» Revision tracking records:
▬▬▬

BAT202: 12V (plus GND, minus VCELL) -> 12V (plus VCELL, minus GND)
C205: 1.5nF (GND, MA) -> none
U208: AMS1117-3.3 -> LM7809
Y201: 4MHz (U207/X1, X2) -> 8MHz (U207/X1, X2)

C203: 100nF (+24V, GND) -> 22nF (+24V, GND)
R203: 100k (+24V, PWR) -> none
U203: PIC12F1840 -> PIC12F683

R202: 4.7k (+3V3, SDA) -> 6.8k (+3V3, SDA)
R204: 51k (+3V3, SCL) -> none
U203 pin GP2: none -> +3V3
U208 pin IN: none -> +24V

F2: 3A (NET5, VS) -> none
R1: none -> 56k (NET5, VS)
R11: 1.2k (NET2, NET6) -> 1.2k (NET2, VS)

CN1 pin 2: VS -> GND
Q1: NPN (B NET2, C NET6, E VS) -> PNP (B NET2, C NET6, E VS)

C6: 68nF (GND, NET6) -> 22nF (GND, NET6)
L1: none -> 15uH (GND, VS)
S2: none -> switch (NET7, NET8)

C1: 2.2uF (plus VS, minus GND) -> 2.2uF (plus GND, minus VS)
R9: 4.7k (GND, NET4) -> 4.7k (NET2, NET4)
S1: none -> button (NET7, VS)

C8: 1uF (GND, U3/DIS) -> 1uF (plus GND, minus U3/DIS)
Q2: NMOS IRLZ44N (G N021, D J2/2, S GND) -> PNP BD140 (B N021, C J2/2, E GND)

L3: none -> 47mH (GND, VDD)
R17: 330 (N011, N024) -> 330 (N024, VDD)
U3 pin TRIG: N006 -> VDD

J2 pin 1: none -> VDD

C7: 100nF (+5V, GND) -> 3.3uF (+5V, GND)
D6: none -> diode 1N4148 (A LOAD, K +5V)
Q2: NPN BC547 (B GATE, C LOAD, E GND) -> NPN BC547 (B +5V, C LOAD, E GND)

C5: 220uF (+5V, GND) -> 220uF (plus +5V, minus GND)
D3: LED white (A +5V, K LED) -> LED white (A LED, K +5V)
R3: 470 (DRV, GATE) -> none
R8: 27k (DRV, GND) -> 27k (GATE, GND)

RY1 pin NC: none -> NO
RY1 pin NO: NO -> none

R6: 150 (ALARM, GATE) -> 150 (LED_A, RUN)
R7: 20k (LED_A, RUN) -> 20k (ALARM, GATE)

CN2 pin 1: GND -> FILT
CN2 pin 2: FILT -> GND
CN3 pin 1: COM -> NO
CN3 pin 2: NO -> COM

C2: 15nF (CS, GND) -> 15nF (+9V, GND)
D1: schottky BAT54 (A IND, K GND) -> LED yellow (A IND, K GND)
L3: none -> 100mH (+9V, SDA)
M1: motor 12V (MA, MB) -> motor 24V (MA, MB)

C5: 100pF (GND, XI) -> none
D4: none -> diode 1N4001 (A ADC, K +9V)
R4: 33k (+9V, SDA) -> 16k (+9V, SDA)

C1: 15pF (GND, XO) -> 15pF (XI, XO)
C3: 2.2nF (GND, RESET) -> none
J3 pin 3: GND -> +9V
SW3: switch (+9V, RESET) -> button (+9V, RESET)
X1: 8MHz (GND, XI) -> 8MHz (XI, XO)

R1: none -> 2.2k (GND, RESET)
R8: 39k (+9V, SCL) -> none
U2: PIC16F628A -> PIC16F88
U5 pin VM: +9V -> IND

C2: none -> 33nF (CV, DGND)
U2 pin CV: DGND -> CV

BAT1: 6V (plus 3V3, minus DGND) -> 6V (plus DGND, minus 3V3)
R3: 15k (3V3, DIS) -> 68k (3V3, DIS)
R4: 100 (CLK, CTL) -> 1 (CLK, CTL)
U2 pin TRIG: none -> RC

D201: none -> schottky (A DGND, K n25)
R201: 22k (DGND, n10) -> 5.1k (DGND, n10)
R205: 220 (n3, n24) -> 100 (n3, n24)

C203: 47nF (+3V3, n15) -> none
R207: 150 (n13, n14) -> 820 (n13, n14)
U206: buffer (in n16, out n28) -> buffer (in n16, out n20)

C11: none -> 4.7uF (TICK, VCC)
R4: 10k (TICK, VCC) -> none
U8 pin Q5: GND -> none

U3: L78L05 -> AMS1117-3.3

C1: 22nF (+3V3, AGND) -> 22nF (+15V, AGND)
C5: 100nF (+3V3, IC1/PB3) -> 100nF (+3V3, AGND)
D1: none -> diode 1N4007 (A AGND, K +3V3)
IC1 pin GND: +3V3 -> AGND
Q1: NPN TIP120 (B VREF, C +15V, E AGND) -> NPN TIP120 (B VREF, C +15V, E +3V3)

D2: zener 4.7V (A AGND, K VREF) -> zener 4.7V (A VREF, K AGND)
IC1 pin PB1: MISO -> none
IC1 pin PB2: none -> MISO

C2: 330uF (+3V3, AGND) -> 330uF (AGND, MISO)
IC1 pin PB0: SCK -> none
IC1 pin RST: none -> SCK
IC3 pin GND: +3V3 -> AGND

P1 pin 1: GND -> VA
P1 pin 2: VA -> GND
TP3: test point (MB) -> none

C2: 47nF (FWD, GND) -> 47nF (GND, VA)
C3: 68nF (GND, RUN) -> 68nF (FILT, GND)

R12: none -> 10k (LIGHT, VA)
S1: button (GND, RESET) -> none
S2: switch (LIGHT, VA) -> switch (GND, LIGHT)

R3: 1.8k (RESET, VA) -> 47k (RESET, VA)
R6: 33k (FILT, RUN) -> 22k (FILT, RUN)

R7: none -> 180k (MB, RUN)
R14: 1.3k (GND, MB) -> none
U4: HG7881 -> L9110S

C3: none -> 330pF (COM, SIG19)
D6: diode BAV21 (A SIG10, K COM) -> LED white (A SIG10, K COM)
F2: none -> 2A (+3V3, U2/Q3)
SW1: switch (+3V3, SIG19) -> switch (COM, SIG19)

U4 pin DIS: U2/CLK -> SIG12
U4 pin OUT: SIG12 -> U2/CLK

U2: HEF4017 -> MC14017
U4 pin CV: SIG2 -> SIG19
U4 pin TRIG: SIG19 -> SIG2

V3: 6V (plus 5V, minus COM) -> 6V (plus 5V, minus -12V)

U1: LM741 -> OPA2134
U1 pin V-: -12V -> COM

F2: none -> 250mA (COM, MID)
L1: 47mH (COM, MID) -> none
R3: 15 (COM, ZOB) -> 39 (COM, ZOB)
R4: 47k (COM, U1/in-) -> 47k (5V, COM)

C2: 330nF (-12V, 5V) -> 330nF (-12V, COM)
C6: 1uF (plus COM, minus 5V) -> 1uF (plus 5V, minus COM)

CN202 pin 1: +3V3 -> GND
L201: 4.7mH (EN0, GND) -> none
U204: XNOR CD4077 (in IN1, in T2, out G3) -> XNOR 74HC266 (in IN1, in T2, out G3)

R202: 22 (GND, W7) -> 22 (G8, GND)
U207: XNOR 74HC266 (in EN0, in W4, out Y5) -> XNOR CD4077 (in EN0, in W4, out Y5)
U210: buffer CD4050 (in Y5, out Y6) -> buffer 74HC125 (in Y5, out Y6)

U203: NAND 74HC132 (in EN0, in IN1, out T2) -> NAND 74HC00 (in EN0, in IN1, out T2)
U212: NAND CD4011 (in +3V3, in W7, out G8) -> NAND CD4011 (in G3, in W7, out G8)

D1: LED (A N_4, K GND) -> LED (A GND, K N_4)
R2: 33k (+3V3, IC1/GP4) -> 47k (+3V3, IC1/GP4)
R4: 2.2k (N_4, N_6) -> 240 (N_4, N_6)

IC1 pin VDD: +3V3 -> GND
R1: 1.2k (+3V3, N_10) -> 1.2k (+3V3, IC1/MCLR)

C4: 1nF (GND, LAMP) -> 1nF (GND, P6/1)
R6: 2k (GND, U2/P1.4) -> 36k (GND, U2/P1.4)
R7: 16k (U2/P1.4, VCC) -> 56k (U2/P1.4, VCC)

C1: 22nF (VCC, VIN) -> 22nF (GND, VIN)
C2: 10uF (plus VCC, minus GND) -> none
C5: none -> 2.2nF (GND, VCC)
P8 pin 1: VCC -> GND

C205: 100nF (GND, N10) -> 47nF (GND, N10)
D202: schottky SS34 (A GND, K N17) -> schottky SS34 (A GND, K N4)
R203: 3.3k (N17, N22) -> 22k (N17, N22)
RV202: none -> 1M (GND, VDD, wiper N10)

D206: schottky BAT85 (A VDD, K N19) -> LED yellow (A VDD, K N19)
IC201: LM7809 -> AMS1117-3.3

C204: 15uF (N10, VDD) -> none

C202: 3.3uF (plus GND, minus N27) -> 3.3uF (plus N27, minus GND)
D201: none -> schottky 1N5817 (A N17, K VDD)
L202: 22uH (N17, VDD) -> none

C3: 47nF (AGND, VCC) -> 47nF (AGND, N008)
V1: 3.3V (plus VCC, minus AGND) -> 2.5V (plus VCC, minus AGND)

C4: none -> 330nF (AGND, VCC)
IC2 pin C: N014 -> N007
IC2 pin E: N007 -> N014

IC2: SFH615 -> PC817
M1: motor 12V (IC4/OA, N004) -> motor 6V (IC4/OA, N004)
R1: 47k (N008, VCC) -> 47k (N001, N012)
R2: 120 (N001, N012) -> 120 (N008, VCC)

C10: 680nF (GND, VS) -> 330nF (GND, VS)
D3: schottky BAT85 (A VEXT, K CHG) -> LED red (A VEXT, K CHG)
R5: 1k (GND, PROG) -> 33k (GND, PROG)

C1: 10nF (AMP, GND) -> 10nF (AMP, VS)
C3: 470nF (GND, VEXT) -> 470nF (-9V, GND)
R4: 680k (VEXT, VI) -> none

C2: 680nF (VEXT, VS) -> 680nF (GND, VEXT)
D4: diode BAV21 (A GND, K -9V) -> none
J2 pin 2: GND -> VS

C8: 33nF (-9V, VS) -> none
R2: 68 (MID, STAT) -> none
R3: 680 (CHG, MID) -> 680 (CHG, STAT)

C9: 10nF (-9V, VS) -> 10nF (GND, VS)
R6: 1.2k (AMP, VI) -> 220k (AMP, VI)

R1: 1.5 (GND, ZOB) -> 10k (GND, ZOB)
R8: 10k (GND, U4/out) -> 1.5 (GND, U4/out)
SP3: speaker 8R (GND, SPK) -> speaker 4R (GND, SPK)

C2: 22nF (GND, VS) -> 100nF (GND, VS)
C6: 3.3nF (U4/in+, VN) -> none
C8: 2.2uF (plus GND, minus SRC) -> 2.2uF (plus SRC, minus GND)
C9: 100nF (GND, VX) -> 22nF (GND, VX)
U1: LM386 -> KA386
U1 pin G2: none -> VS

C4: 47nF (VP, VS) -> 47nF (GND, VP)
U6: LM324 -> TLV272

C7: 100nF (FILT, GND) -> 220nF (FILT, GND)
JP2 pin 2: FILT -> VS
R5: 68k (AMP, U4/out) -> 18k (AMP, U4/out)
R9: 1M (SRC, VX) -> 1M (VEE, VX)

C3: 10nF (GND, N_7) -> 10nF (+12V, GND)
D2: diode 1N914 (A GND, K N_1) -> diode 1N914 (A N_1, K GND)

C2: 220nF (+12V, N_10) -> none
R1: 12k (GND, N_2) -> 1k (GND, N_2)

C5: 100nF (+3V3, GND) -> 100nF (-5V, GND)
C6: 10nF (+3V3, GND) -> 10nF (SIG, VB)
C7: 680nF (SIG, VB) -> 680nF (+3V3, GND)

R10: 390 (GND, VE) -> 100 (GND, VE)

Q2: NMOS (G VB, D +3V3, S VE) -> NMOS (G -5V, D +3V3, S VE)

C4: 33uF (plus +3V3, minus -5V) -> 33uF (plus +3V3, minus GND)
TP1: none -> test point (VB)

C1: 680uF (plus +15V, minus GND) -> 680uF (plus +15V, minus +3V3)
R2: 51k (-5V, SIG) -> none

▬▬▬

» Exercise goal: A complete answer lists each line of the data that holds the word "RESET".

» Answer to this exercise:
C3: 2.2nF (GND, RESET) -> none
SW3: switch (+9V, RESET) -> button (+9V, RESET)
R1: none -> 2.2k (GND, RESET)
S1: button (GND, RESET) -> none
R3: 1.8k (RESET, VA) -> 47k (RESET, VA)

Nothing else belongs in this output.